Would you print the data below exactly, leaving out every picture?

RECORDED DATA:

BEGIN

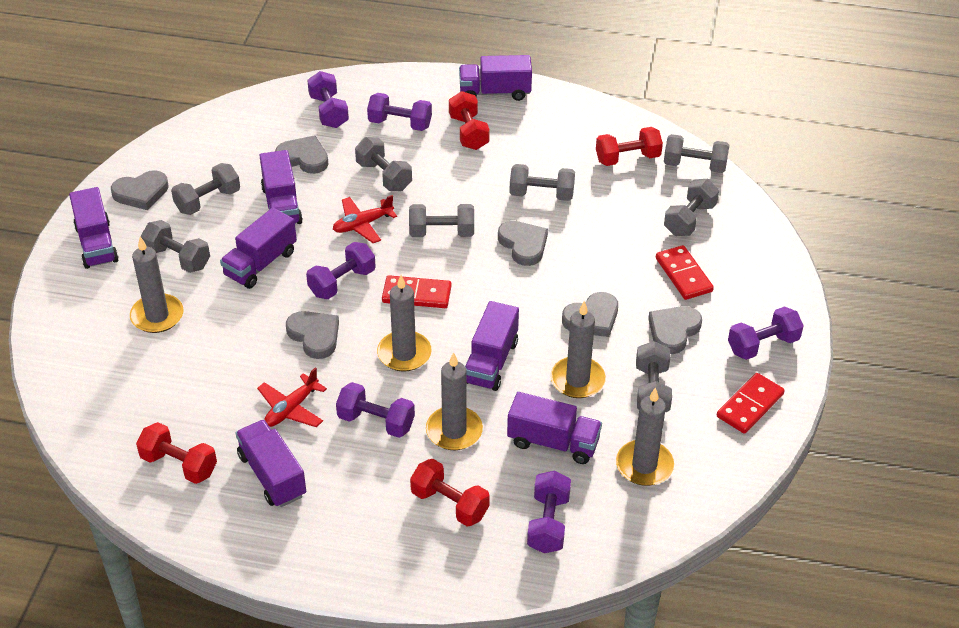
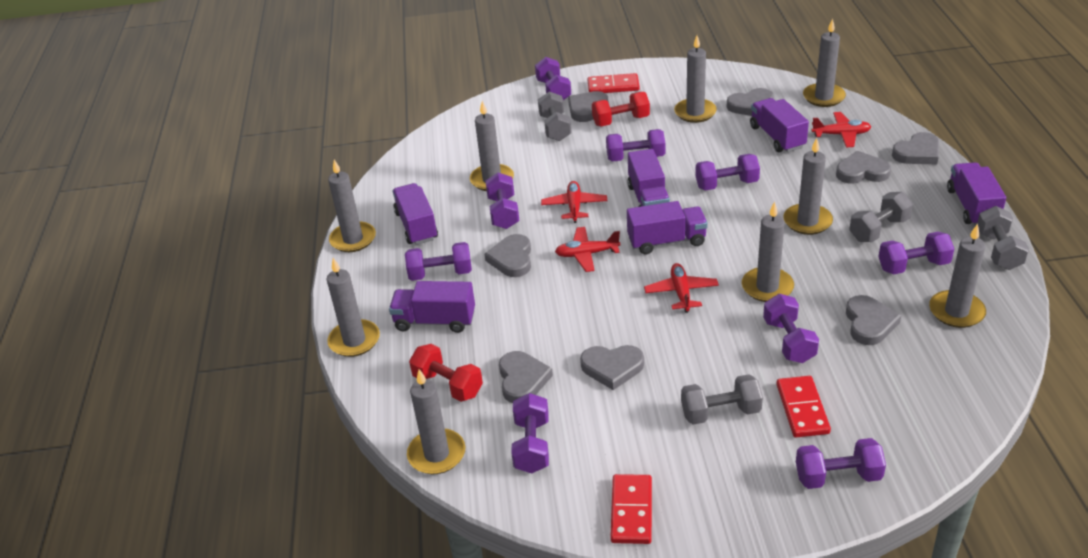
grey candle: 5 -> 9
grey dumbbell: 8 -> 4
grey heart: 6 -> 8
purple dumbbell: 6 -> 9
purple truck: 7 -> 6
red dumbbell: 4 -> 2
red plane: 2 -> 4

END

WORKED SOLUTION:
grey candle: 5 -> 9
grey dumbbell: 8 -> 4
grey heart: 6 -> 8
purple dumbbell: 6 -> 9
purple truck: 7 -> 6
red dumbbell: 4 -> 2
red plane: 2 -> 4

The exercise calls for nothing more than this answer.